* [Work to complete]:
Line by line, set down all the data below exactly, omitting any picture.
•••
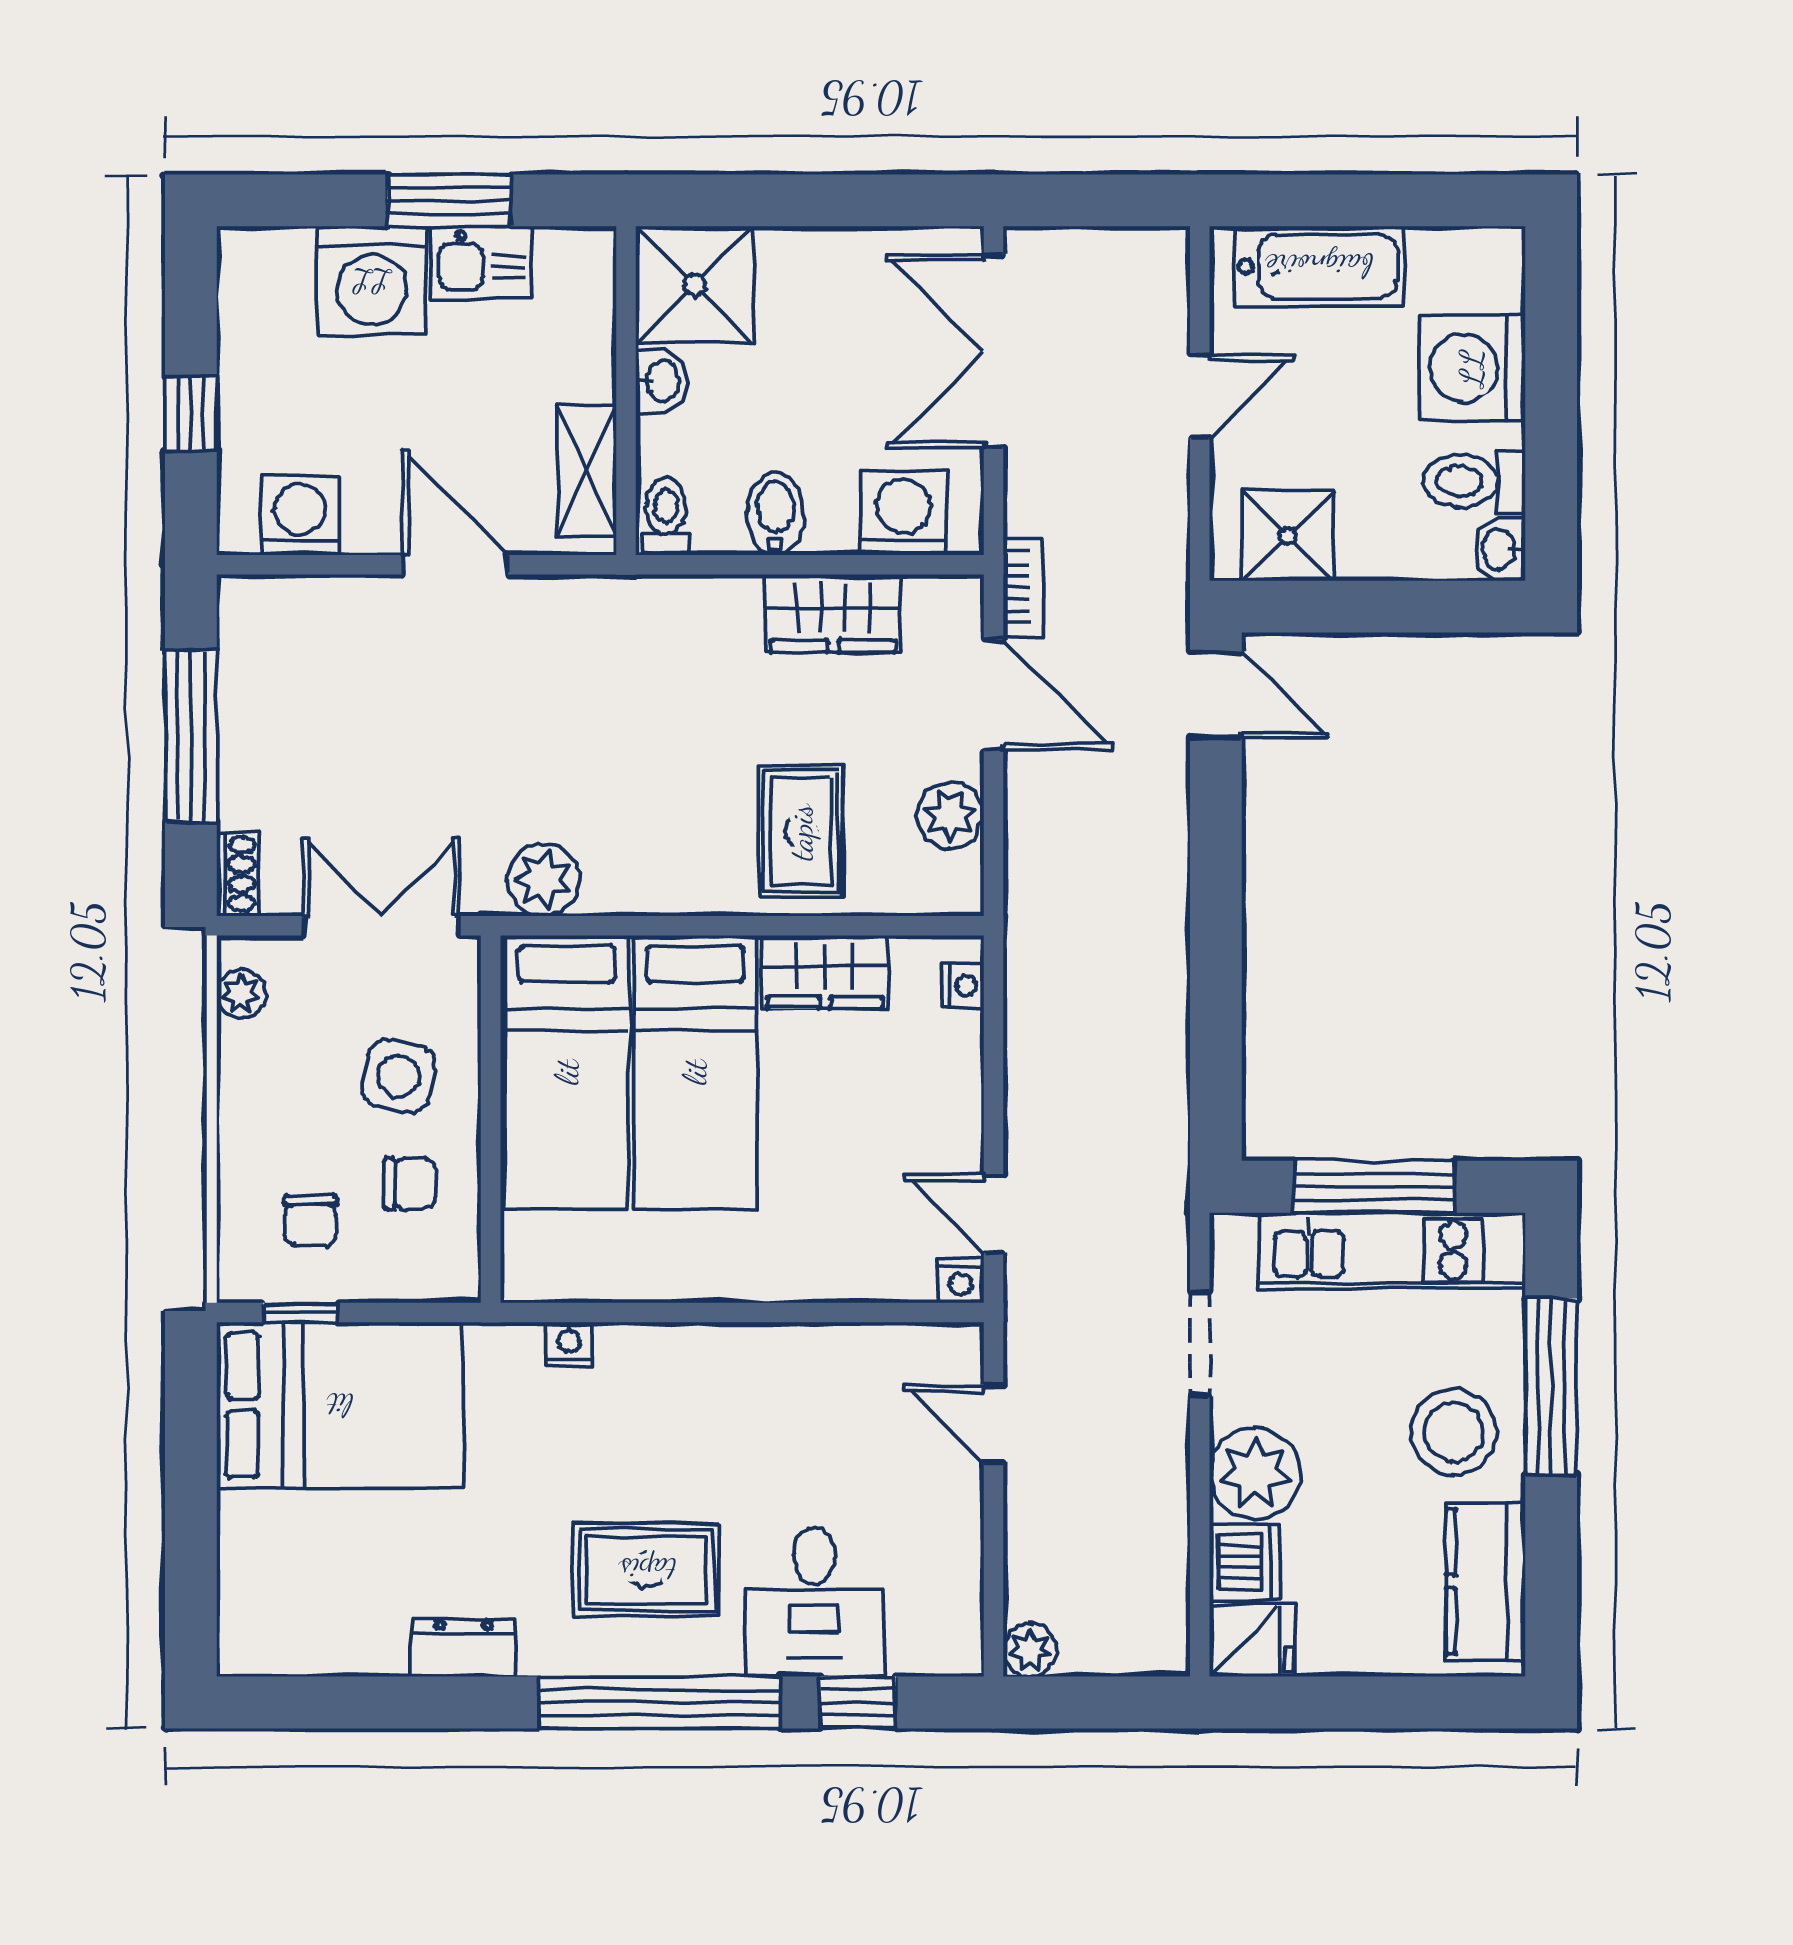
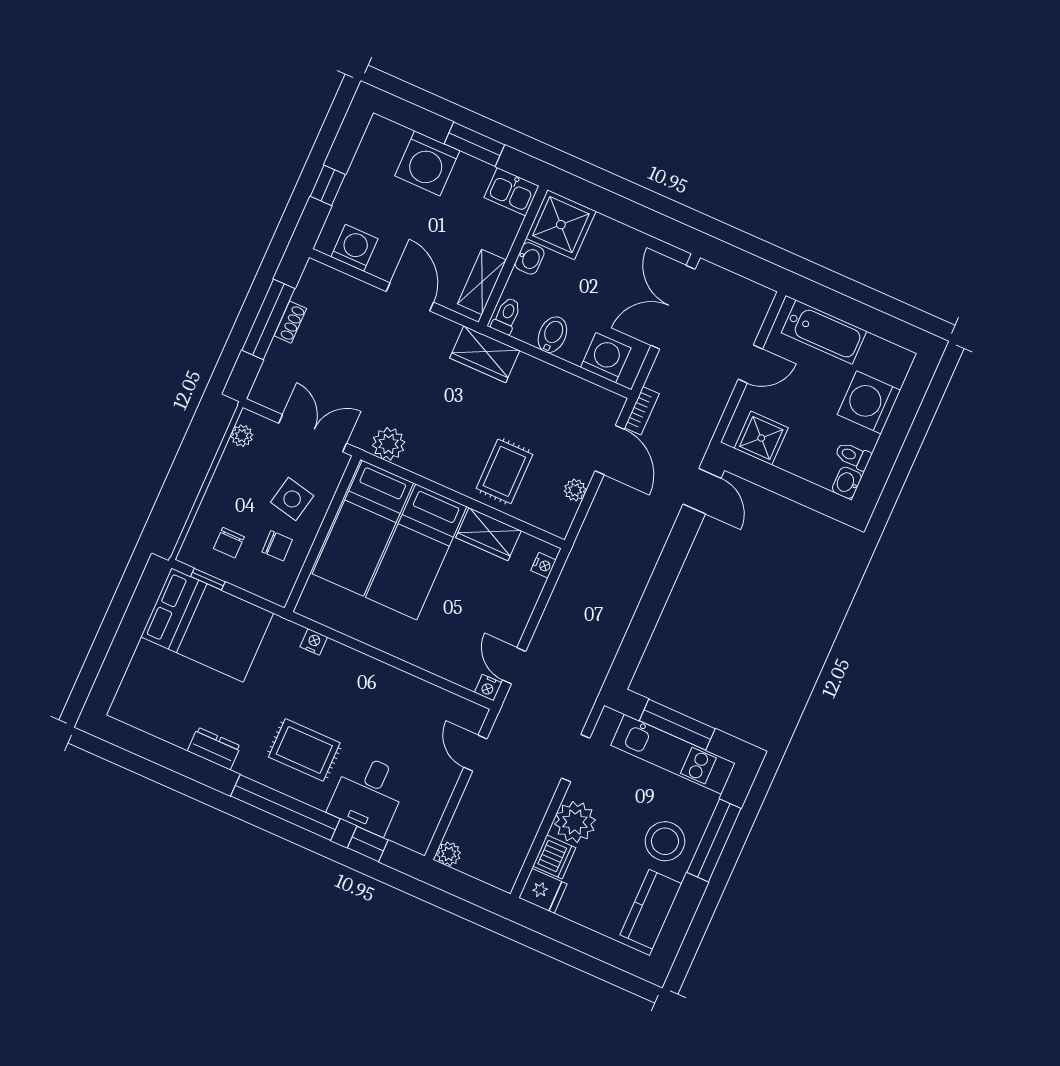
kitchen sink: (481, 263) -> (512, 192), moved
toilet: (1474, 481) -> (853, 456), width x0.73, depth x0.72
wardrobe: (833, 613) -> (485, 354), moved
plant: (950, 815) -> (575, 490), width x0.73, depth x0.73
shoe rack: (237, 874) -> (290, 322), moved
•••
* [Written response]:
kitchen sink: (481, 263) -> (512, 192), moved
toilet: (1474, 481) -> (853, 456), width x0.73, depth x0.72
wardrobe: (833, 613) -> (485, 354), moved
plant: (950, 815) -> (575, 490), width x0.73, depth x0.73
shoe rack: (237, 874) -> (290, 322), moved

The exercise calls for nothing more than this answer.